Begin at the line where "R4: 4.3k (N3, VSS) -> 4.3k (+5V, N3)" appears and reproduce exactly every line through the end of the data below, both included, skipping pictures.

DATA FOR PROCESSING ->
=== Begin Enclosure ===

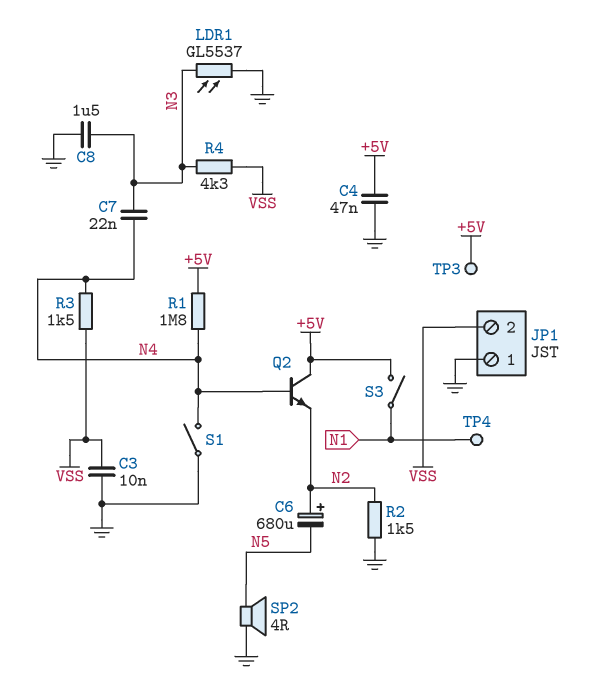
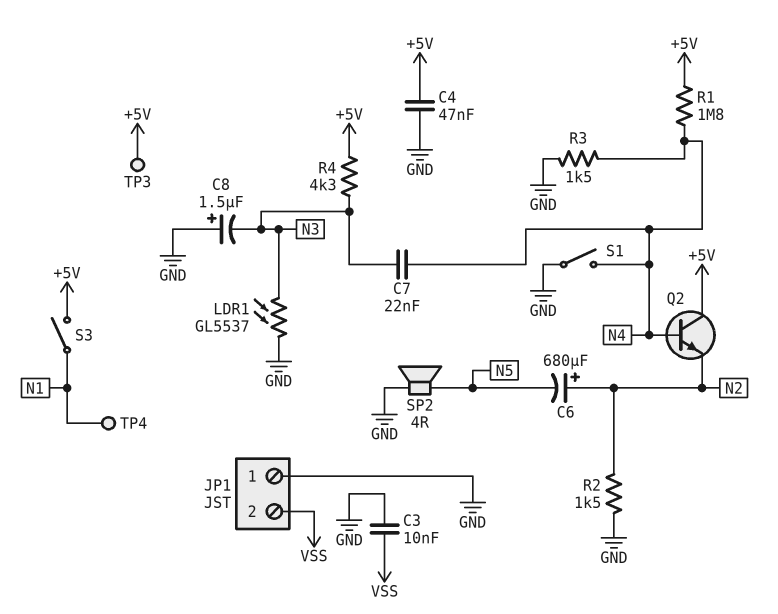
C8: 1.5uF (GND, N3) -> 1.5uF (plus GND, minus N3)
R3: 1.5k (N4, VSS) -> 1.5k (GND, N4)
R4: 4.3k (N3, VSS) -> 4.3k (+5V, N3)

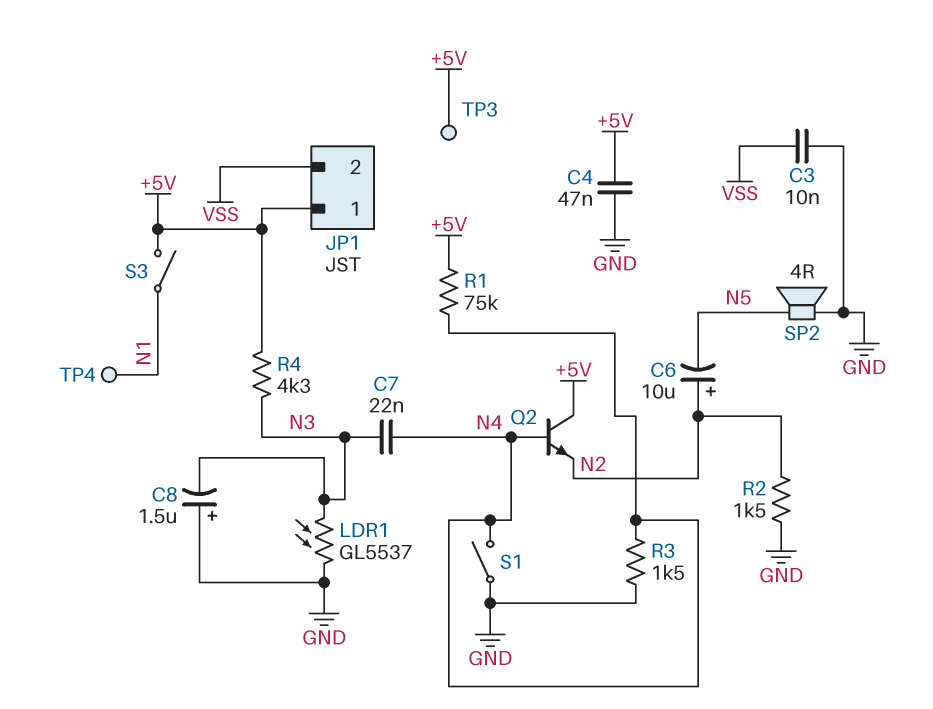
C6: 680uF (plus N2, minus N5) -> 10uF (plus N2, minus N5)
JP1 pin 1: GND -> +5V
R1: 1.8M (+5V, N4) -> 75k (+5V, N4)

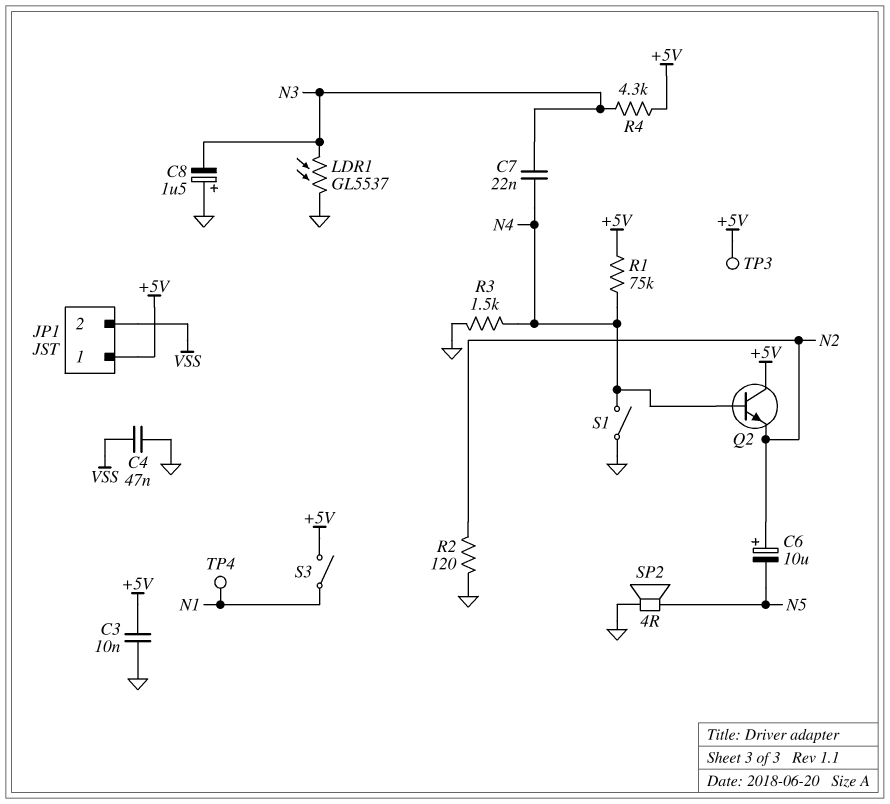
C3: 10nF (GND, VSS) -> 10nF (+5V, GND)
C4: 47nF (+5V, GND) -> 47nF (GND, VSS)
R2: 1.5k (GND, N2) -> 120 (GND, N2)

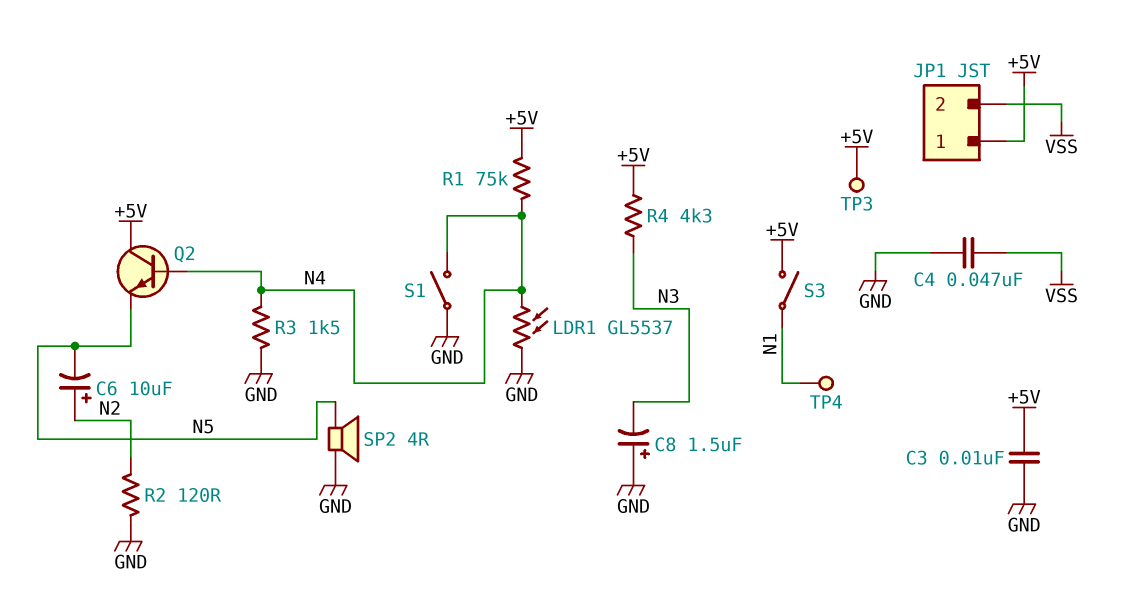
C7: 22nF (N3, N4) -> none
LDR1: GL5537 (GND, N3) -> GL5537 (GND, N4)
Q2: NPN (B N4, C +5V, E N2) -> NPN (B N4, C +5V, E N5)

=== End Enclosure ===

FINISHED TASK ->
R4: 4.3k (N3, VSS) -> 4.3k (+5V, N3)

C6: 680uF (plus N2, minus N5) -> 10uF (plus N2, minus N5)
JP1 pin 1: GND -> +5V
R1: 1.8M (+5V, N4) -> 75k (+5V, N4)

C3: 10nF (GND, VSS) -> 10nF (+5V, GND)
C4: 47nF (+5V, GND) -> 47nF (GND, VSS)
R2: 1.5k (GND, N2) -> 120 (GND, N2)

C7: 22nF (N3, N4) -> none
LDR1: GL5537 (GND, N3) -> GL5537 (GND, N4)
Q2: NPN (B N4, C +5V, E N2) -> NPN (B N4, C +5V, E N5)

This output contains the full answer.